▸ PROVIDED MATERIAL
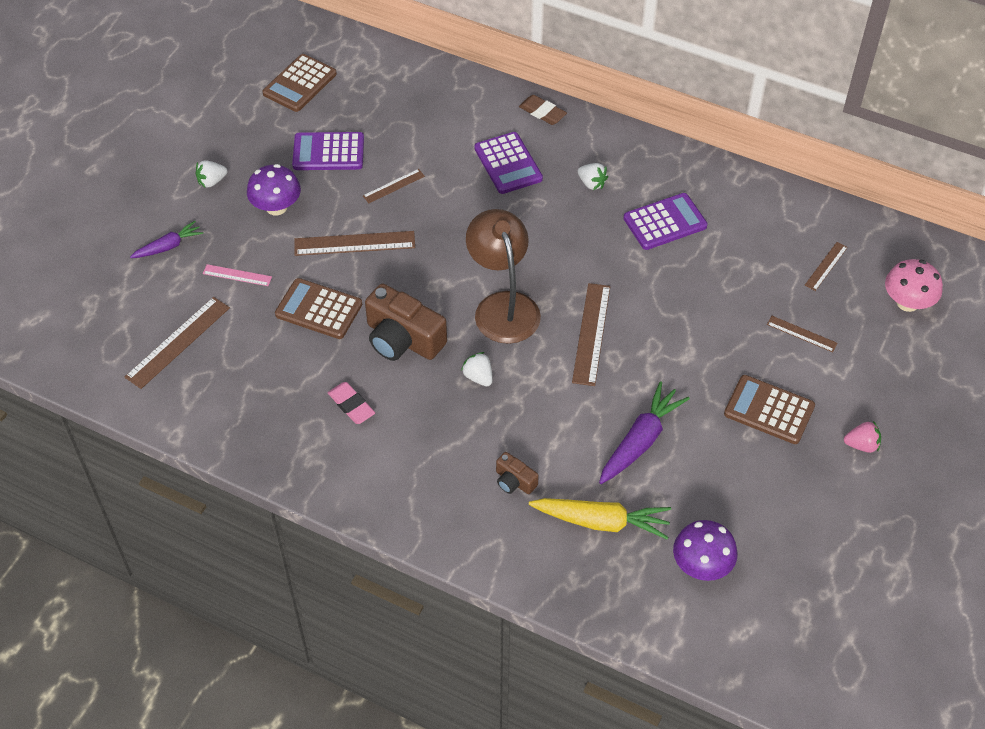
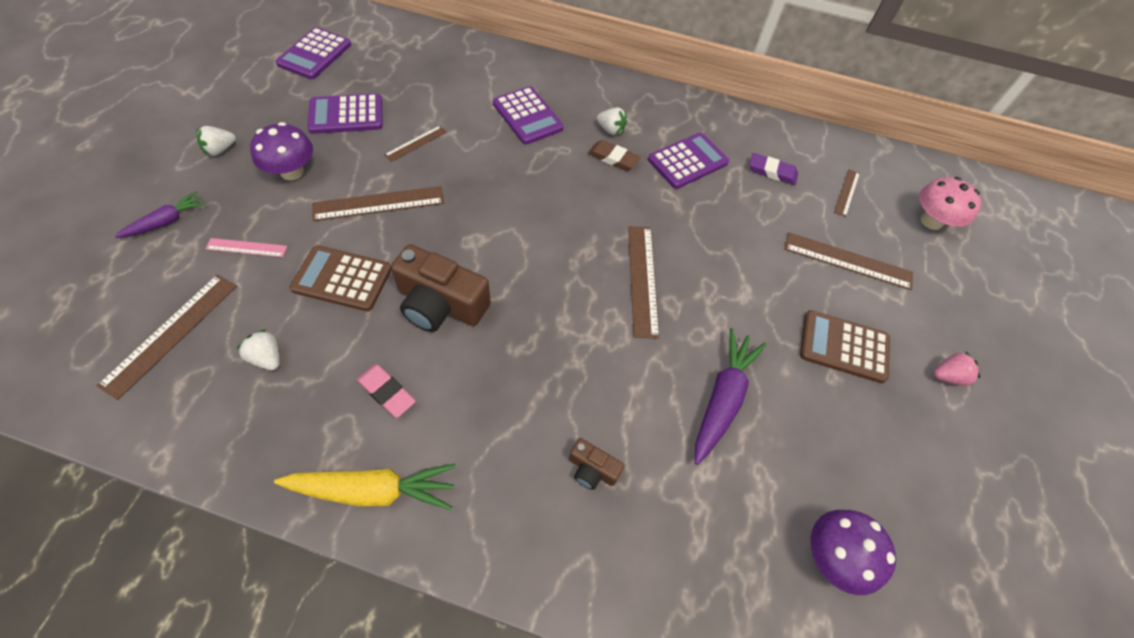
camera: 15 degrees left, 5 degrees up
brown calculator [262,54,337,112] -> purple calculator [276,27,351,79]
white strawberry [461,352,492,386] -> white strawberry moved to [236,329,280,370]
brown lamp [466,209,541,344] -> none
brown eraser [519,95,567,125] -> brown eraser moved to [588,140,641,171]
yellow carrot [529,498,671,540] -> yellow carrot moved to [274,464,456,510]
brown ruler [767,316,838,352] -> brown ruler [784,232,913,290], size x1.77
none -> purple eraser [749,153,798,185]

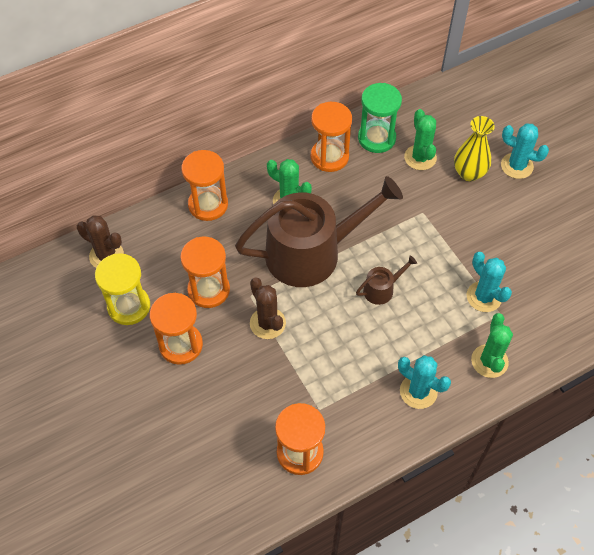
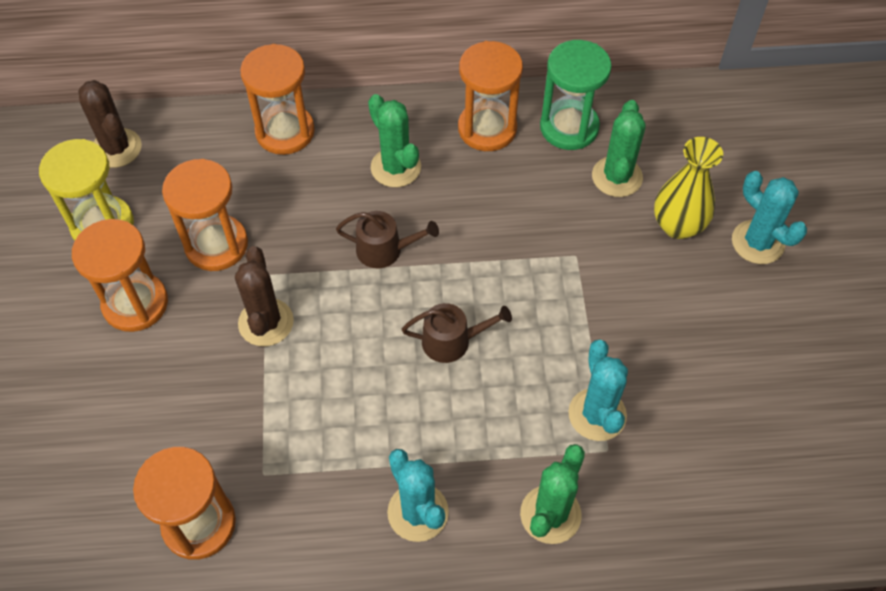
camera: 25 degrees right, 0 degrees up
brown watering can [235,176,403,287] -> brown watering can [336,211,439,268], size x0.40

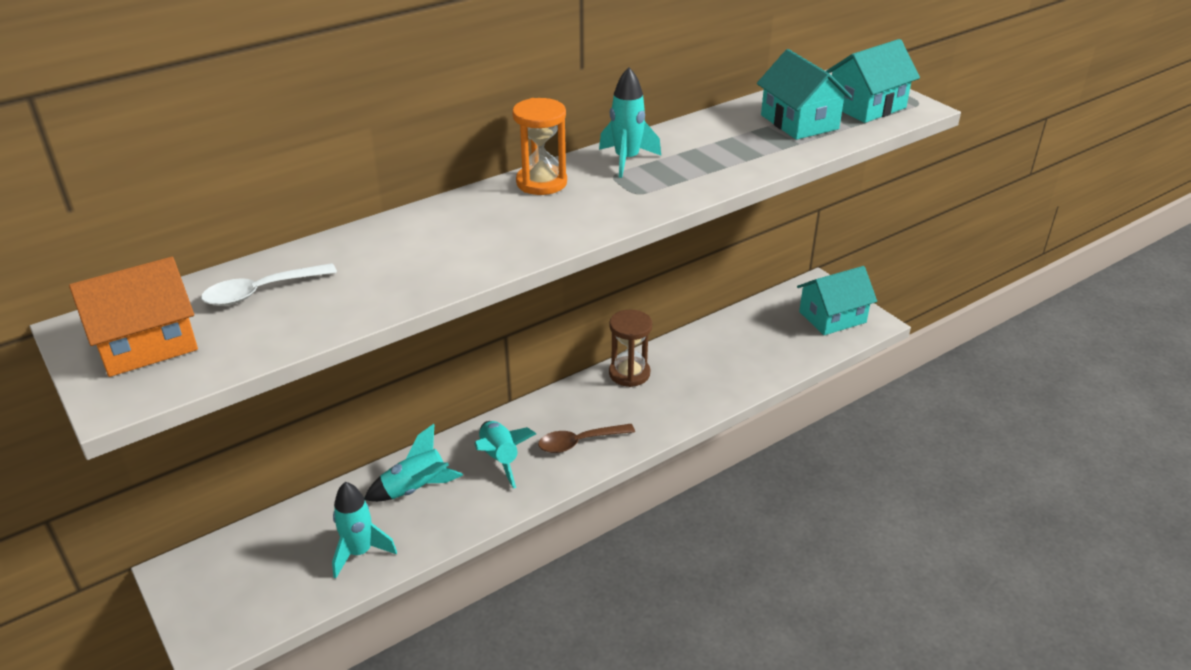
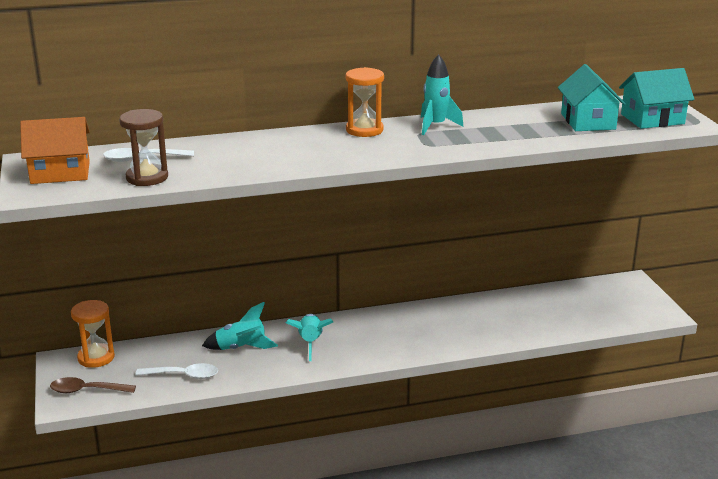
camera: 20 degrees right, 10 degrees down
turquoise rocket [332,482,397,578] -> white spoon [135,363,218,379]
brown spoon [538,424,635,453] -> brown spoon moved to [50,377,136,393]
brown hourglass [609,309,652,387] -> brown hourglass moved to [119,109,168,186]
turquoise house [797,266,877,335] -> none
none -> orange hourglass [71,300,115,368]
...
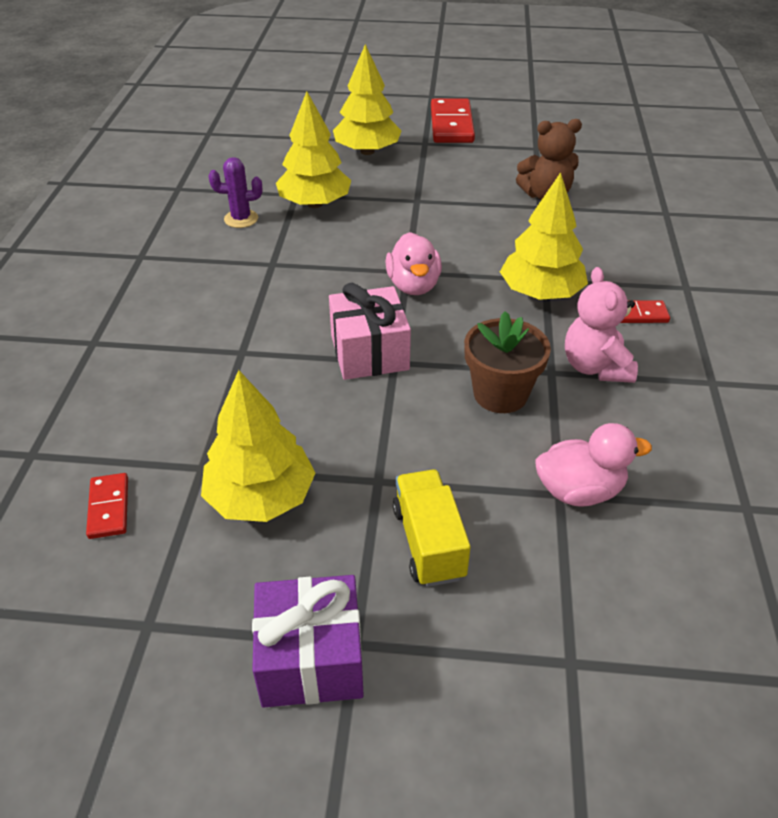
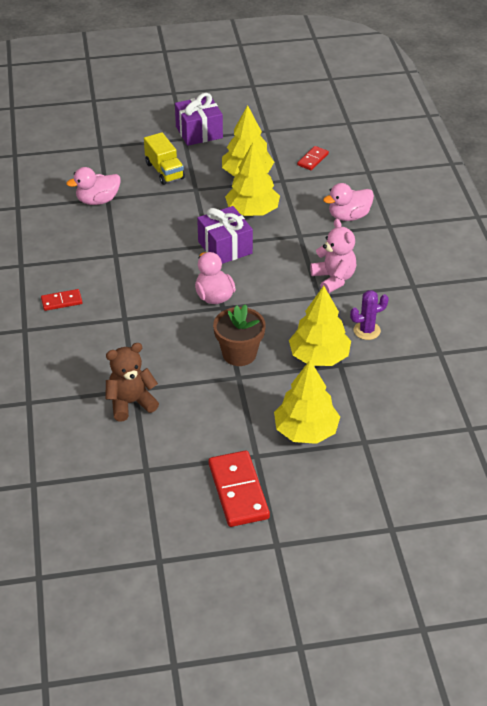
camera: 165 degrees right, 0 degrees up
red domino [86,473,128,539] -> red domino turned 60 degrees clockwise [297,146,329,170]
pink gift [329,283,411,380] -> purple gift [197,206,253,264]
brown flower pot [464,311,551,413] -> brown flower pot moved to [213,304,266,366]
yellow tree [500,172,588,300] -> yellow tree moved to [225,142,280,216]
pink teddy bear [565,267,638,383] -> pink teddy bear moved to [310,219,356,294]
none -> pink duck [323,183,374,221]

▸ WHAT YOU NEED TO DO
Your answer should be a single number: the tally of lines in the entries that include the word "degrees".

▸ ANSWER BOX
5